##### MATERIAL SUPPLIED

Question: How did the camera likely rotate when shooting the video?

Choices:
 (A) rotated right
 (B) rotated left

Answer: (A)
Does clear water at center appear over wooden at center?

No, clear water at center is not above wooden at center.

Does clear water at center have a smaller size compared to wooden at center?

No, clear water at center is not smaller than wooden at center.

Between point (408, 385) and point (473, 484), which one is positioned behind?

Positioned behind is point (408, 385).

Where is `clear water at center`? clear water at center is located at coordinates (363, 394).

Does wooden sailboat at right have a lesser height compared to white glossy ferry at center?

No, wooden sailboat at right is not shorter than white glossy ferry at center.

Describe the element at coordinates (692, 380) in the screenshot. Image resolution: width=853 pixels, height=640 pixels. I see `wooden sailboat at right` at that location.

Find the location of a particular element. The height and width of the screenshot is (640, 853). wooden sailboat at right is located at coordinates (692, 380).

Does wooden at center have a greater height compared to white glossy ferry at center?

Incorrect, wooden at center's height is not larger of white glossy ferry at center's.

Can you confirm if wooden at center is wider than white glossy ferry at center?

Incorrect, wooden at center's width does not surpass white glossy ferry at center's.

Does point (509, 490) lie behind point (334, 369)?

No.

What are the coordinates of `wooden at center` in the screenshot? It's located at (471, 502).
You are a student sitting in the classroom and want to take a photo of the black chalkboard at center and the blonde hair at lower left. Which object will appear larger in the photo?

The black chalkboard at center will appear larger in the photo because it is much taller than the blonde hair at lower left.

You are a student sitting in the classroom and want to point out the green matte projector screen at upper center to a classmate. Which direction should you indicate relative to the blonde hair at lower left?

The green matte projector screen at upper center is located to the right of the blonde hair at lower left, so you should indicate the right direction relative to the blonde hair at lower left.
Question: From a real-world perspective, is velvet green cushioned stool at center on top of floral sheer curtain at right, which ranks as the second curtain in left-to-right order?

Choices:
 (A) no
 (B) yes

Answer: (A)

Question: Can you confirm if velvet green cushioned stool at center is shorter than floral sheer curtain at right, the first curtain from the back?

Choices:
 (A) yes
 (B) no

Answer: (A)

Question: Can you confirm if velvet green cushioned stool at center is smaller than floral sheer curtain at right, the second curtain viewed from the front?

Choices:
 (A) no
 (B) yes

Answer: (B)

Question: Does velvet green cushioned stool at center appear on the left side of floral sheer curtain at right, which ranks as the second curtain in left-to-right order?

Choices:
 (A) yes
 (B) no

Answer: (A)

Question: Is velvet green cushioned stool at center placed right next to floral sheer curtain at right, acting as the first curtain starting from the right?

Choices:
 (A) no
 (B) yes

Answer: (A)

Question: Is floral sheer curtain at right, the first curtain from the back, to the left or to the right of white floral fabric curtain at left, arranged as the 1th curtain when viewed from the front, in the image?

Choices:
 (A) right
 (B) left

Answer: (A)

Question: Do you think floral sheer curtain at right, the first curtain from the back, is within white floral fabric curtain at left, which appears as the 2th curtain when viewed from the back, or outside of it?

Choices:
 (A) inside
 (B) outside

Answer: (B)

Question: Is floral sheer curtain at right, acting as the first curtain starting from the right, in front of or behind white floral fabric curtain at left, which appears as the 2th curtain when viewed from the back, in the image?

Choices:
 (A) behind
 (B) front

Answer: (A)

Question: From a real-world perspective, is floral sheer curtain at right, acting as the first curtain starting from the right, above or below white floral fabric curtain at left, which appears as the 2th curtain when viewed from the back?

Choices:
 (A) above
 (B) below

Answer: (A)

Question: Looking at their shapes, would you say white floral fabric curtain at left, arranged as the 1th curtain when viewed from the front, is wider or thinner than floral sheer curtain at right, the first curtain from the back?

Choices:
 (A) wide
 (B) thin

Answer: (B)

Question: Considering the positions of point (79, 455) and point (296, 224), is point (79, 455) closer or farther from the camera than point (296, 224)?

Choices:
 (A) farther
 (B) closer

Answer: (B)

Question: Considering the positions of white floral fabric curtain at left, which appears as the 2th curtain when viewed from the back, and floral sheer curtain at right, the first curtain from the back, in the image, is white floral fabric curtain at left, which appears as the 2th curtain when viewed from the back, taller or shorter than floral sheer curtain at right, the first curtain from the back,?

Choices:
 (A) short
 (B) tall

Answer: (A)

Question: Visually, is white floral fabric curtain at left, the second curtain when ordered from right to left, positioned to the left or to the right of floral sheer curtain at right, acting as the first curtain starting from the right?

##########

→ **TASK DIRECTIONS**
Write out all the items again, replacing every "clear water at center" with "calm water at center" and leaving the rest unchanged.

→ **RESULT**
Question: How did the camera likely rotate when shooting the video?

Choices:
 (A) rotated right
 (B) rotated left

Answer: (A)
Does calm water at center appear over wooden at center?

No, calm water at center is not above wooden at center.

Does calm water at center have a smaller size compared to wooden at center?

No, calm water at center is not smaller than wooden at center.

Between point (408, 385) and point (473, 484), which one is positioned behind?

Positioned behind is point (408, 385).

Where is `calm water at center`? calm water at center is located at coordinates (363, 394).

Does wooden sailboat at right have a lesser height compared to white glossy ferry at center?

No, wooden sailboat at right is not shorter than white glossy ferry at center.

Describe the element at coordinates (692, 380) in the screenshot. Image resolution: width=853 pixels, height=640 pixels. I see `wooden sailboat at right` at that location.

Find the location of a particular element. The height and width of the screenshot is (640, 853). wooden sailboat at right is located at coordinates (692, 380).

Does wooden at center have a greater height compared to white glossy ferry at center?

Incorrect, wooden at center's height is not larger of white glossy ferry at center's.

Can you confirm if wooden at center is wider than white glossy ferry at center?

Incorrect, wooden at center's width does not surpass white glossy ferry at center's.

Does point (509, 490) lie behind point (334, 369)?

No.

What are the coordinates of `wooden at center` in the screenshot? It's located at (471, 502).
You are a student sitting in the classroom and want to take a photo of the black chalkboard at center and the blonde hair at lower left. Which object will appear larger in the photo?

The black chalkboard at center will appear larger in the photo because it is much taller than the blonde hair at lower left.

You are a student sitting in the classroom and want to point out the green matte projector screen at upper center to a classmate. Which direction should you indicate relative to the blonde hair at lower left?

The green matte projector screen at upper center is located to the right of the blonde hair at lower left, so you should indicate the right direction relative to the blonde hair at lower left.
Question: From a real-world perspective, is velvet green cushioned stool at center on top of floral sheer curtain at right, which ranks as the second curtain in left-to-right order?

Choices:
 (A) no
 (B) yes

Answer: (A)

Question: Can you confirm if velvet green cushioned stool at center is shorter than floral sheer curtain at right, the first curtain from the back?

Choices:
 (A) yes
 (B) no

Answer: (A)

Question: Can you confirm if velvet green cushioned stool at center is smaller than floral sheer curtain at right, the second curtain viewed from the front?

Choices:
 (A) no
 (B) yes

Answer: (B)

Question: Does velvet green cushioned stool at center appear on the left side of floral sheer curtain at right, which ranks as the second curtain in left-to-right order?

Choices:
 (A) yes
 (B) no

Answer: (A)

Question: Is velvet green cushioned stool at center placed right next to floral sheer curtain at right, acting as the first curtain starting from the right?

Choices:
 (A) no
 (B) yes

Answer: (A)

Question: Is floral sheer curtain at right, the first curtain from the back, to the left or to the right of white floral fabric curtain at left, arranged as the 1th curtain when viewed from the front, in the image?

Choices:
 (A) right
 (B) left

Answer: (A)

Question: Do you think floral sheer curtain at right, the first curtain from the back, is within white floral fabric curtain at left, which appears as the 2th curtain when viewed from the back, or outside of it?

Choices:
 (A) inside
 (B) outside

Answer: (B)

Question: Is floral sheer curtain at right, acting as the first curtain starting from the right, in front of or behind white floral fabric curtain at left, which appears as the 2th curtain when viewed from the back, in the image?

Choices:
 (A) behind
 (B) front

Answer: (A)

Question: From a real-world perspective, is floral sheer curtain at right, acting as the first curtain starting from the right, above or below white floral fabric curtain at left, which appears as the 2th curtain when viewed from the back?

Choices:
 (A) above
 (B) below

Answer: (A)

Question: Looking at their shapes, would you say white floral fabric curtain at left, arranged as the 1th curtain when viewed from the front, is wider or thinner than floral sheer curtain at right, the first curtain from the back?

Choices:
 (A) wide
 (B) thin

Answer: (B)

Question: Considering the positions of point (79, 455) and point (296, 224), is point (79, 455) closer or farther from the camera than point (296, 224)?

Choices:
 (A) farther
 (B) closer

Answer: (B)

Question: Considering the positions of white floral fabric curtain at left, which appears as the 2th curtain when viewed from the back, and floral sheer curtain at right, the first curtain from the back, in the image, is white floral fabric curtain at left, which appears as the 2th curtain when viewed from the back, taller or shorter than floral sheer curtain at right, the first curtain from the back,?

Choices:
 (A) short
 (B) tall

Answer: (A)

Question: Visually, is white floral fabric curtain at left, the second curtain when ordered from right to left, positioned to the left or to the right of floral sheer curtain at right, acting as the first curtain starting from the right?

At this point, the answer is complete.